◆ Exercise aim:
A line belongs in the answer if it contains "none"; copy every such line from the entries below.

◆ Provided records:
········
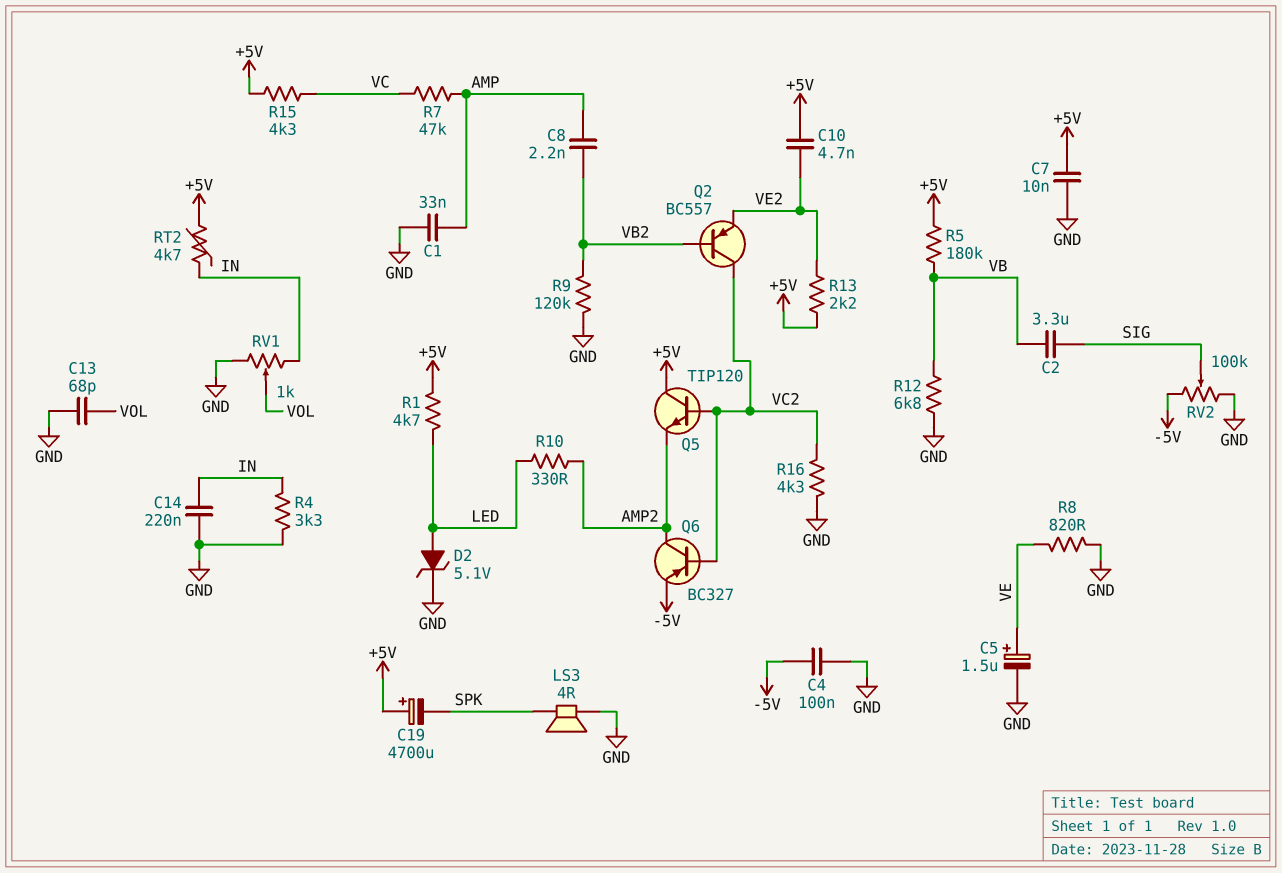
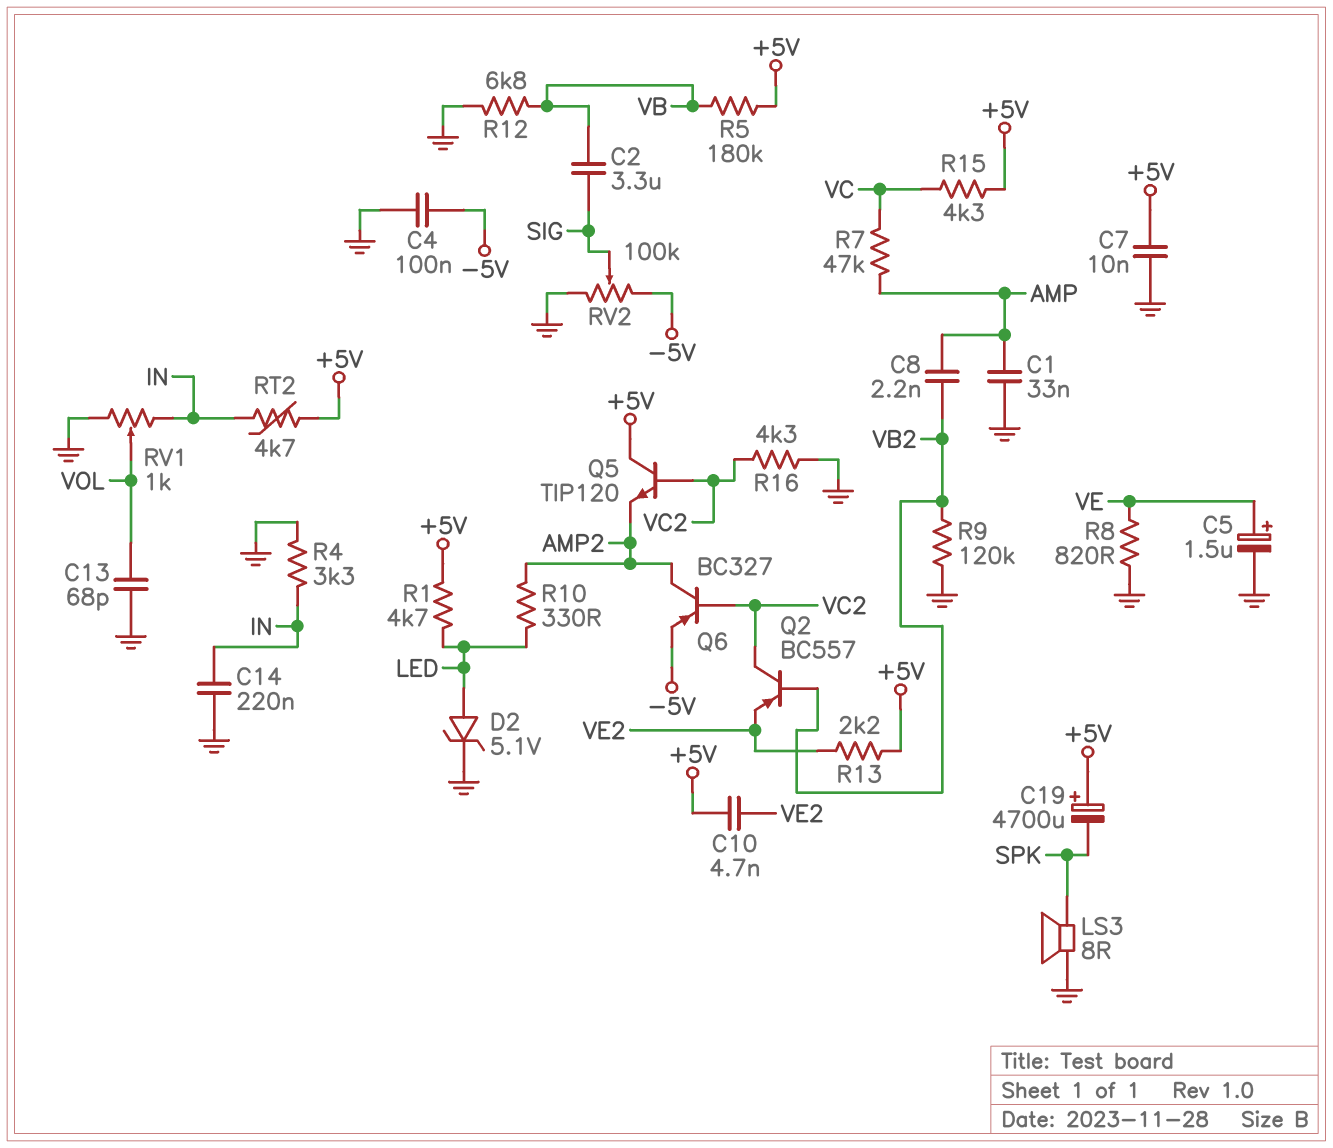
LS3: speaker 4R (GND, SPK) -> speaker 8R (GND, SPK)

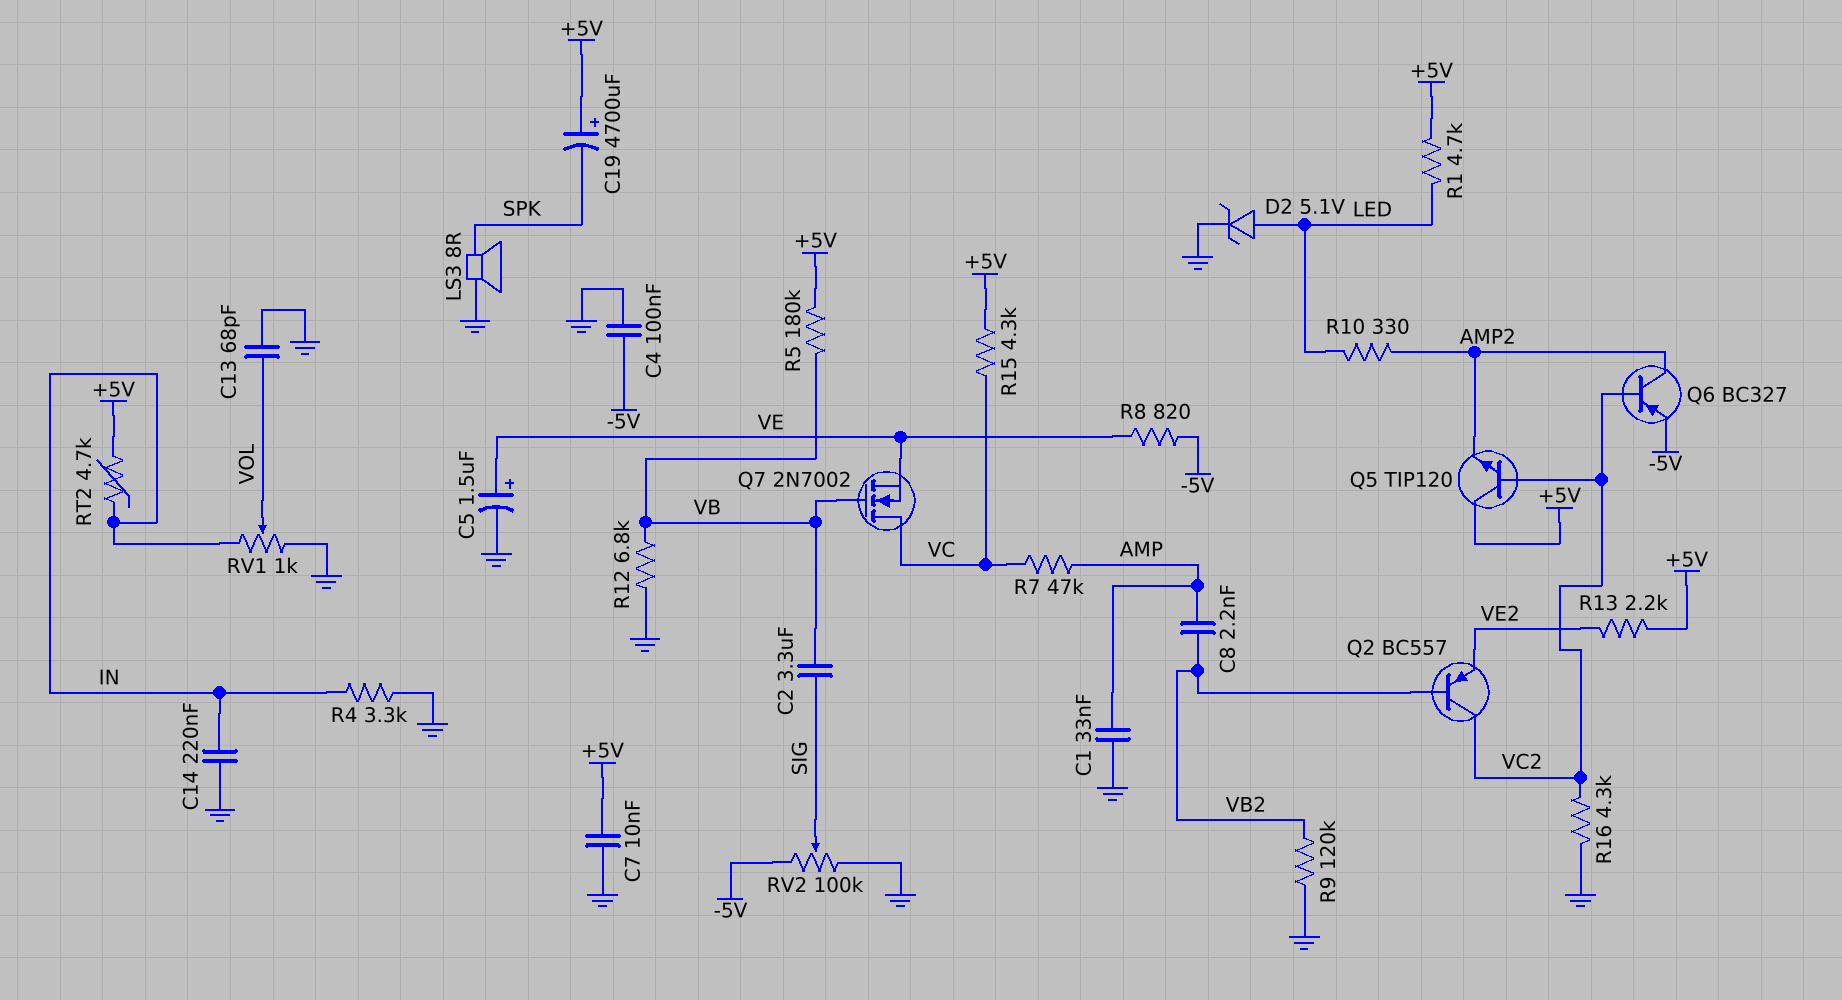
C10: 4.7nF (+5V, VE2) -> none
Q7: none -> NMOS 2N7002 (G VB, D VC, S VE)
R8: 820 (GND, VE) -> 820 (-5V, VE)

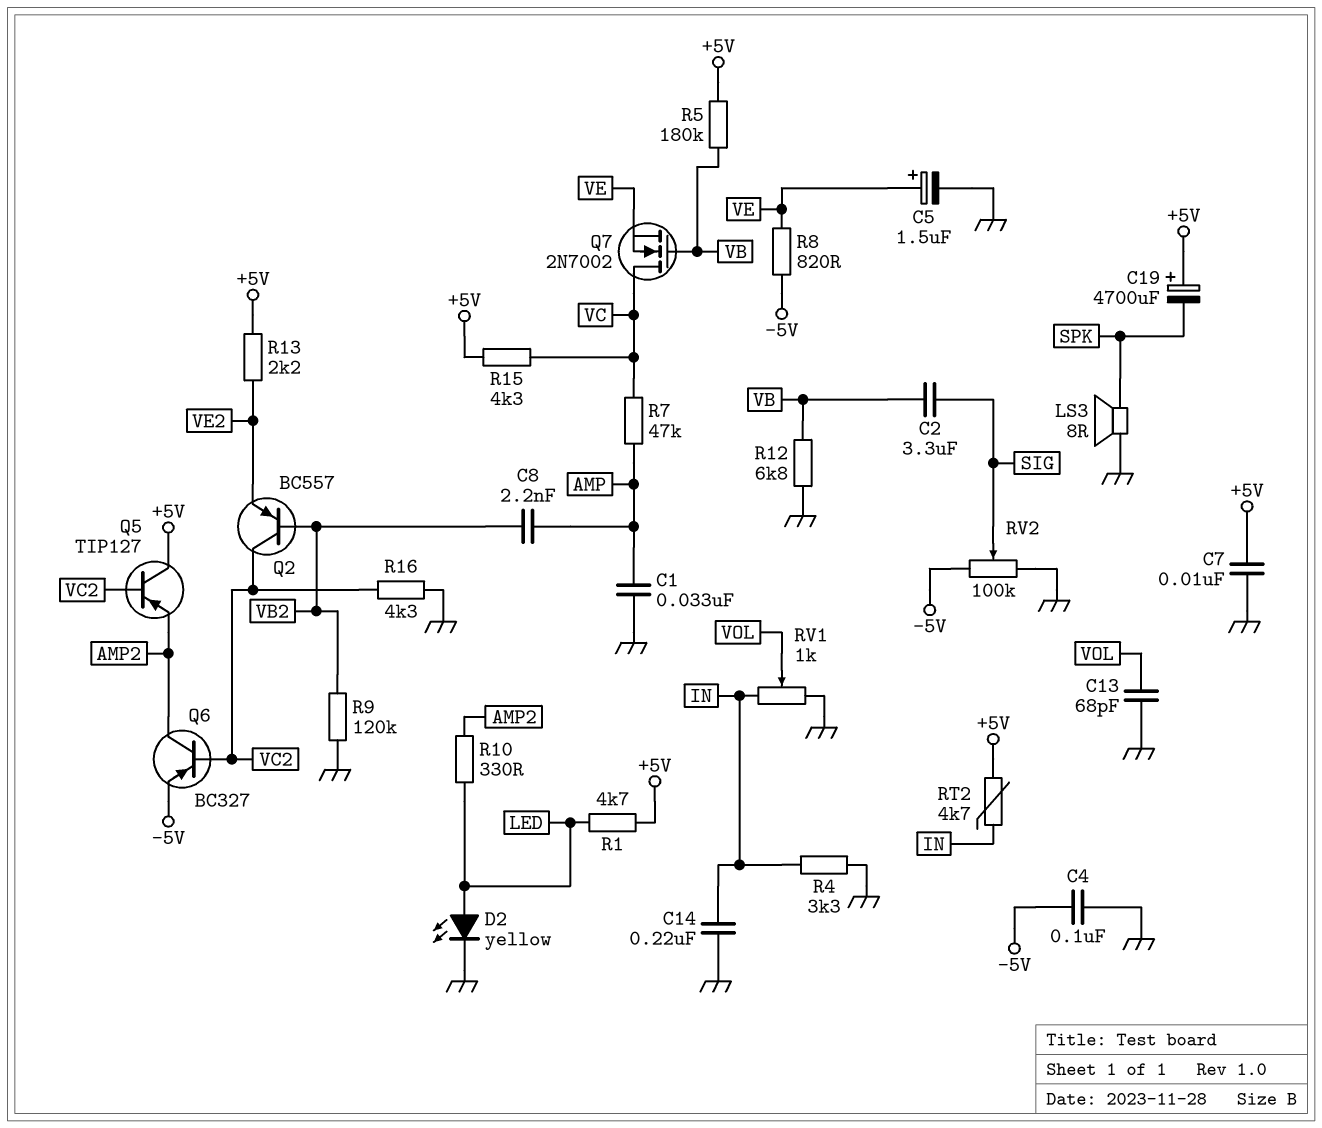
D2: zener 5.1V (A LED, K GND) -> LED yellow (A LED, K GND)
Q5: NPN TIP120 (B VC2, C +5V, E AMP2) -> PNP TIP127 (B VC2, C +5V, E AMP2)

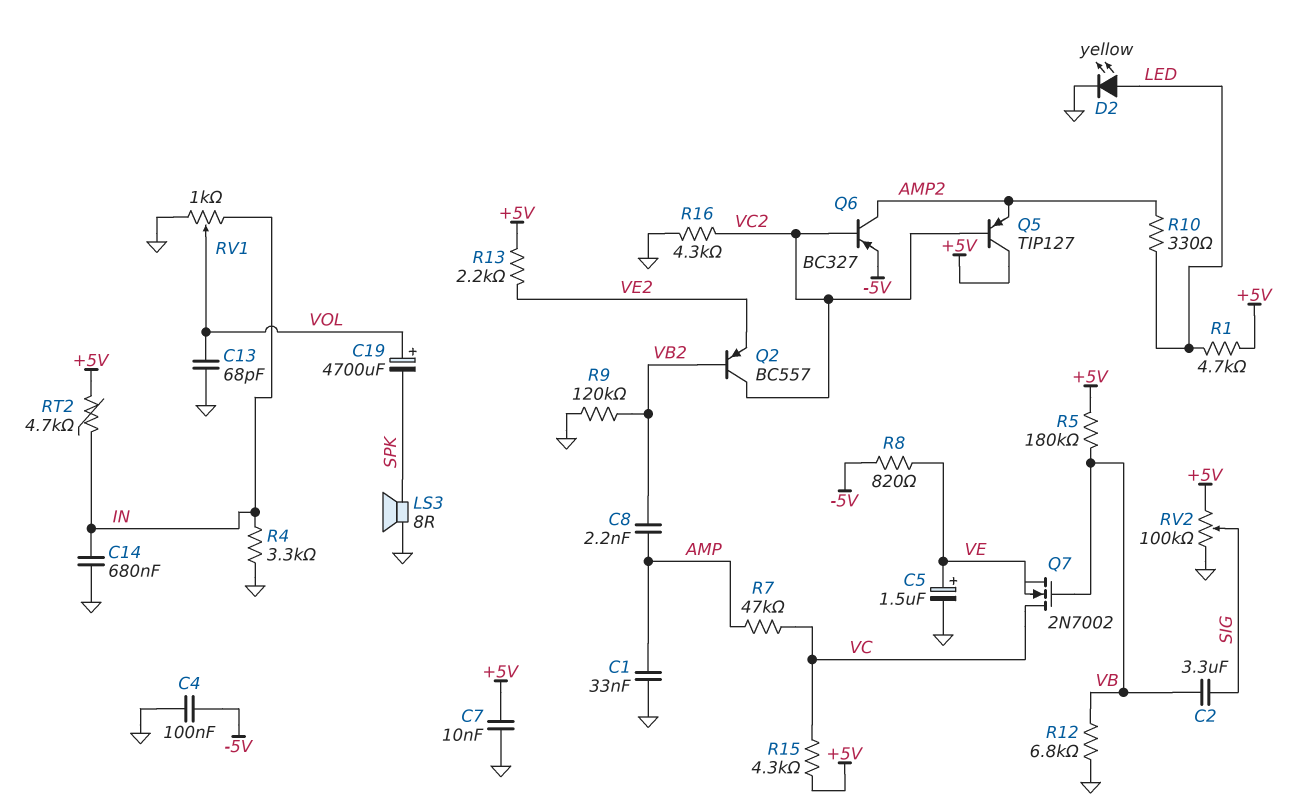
C14: 220nF (GND, IN) -> 680nF (GND, IN)
C19: 4700uF (plus +5V, minus SPK) -> 4700uF (plus VOL, minus SPK)
RV2: 100k (-5V, GND, wiper SIG) -> 100k (+5V, GND, wiper SIG)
········
◆ Solved problem:
C10: 4.7nF (+5V, VE2) -> none
Q7: none -> NMOS 2N7002 (G VB, D VC, S VE)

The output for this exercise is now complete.